---- Input records
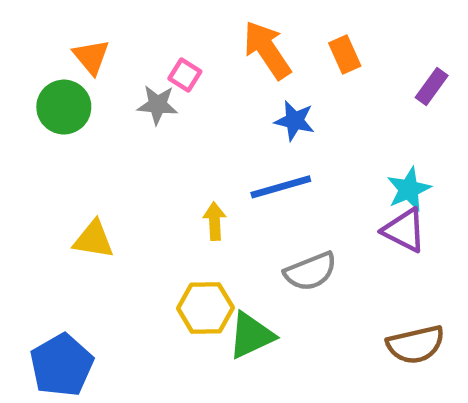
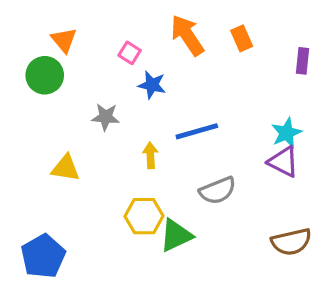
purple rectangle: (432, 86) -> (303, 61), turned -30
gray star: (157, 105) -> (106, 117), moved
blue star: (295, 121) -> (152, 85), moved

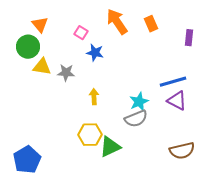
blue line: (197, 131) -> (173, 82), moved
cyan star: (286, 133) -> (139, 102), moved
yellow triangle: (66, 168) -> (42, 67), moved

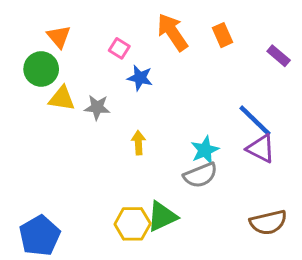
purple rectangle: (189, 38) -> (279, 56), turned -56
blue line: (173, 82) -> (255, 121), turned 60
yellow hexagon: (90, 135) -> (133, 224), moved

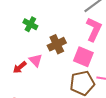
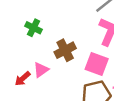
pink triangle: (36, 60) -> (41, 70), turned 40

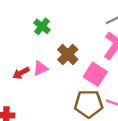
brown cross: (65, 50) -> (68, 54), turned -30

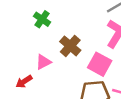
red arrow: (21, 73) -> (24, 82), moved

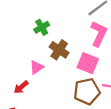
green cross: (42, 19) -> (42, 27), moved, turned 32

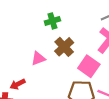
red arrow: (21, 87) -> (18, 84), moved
--------
---- Input records
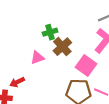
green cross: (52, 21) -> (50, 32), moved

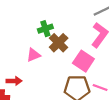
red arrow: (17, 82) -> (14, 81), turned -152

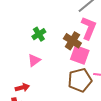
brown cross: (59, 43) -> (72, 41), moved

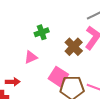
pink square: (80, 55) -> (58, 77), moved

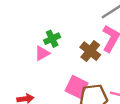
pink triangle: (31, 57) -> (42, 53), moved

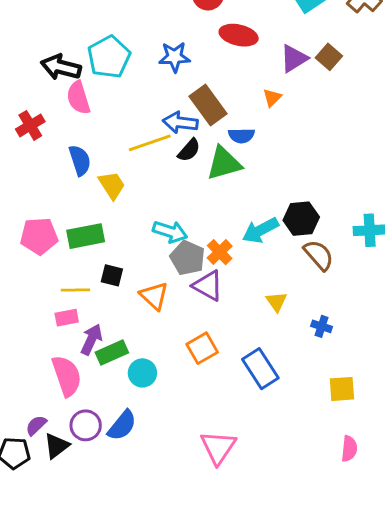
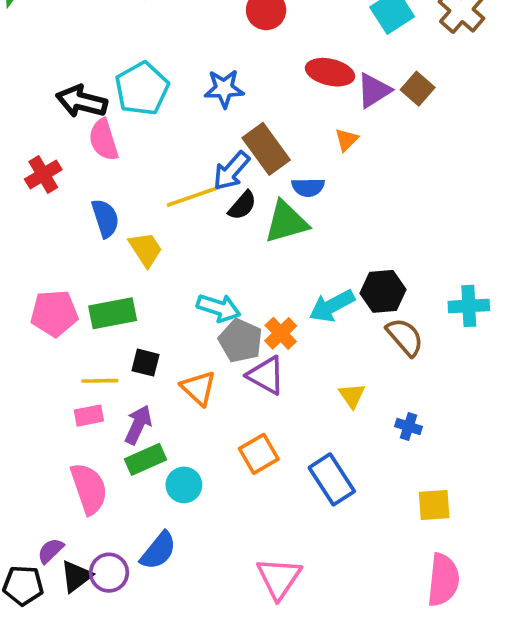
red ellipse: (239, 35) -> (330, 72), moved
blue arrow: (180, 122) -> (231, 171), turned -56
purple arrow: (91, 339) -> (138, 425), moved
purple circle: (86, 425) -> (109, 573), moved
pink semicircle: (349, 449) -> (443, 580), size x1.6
--------
- [Directions]: Please give back, exactly as it stands above, the stretch from the line with "purple circle: (86, 425) -> (109, 573), moved" through the line with "pink semicircle: (349, 449)", and no line outside it.

- [Answer to this task]:
purple circle: (86, 425) -> (109, 573), moved
pink semicircle: (349, 449) -> (443, 580), size x1.6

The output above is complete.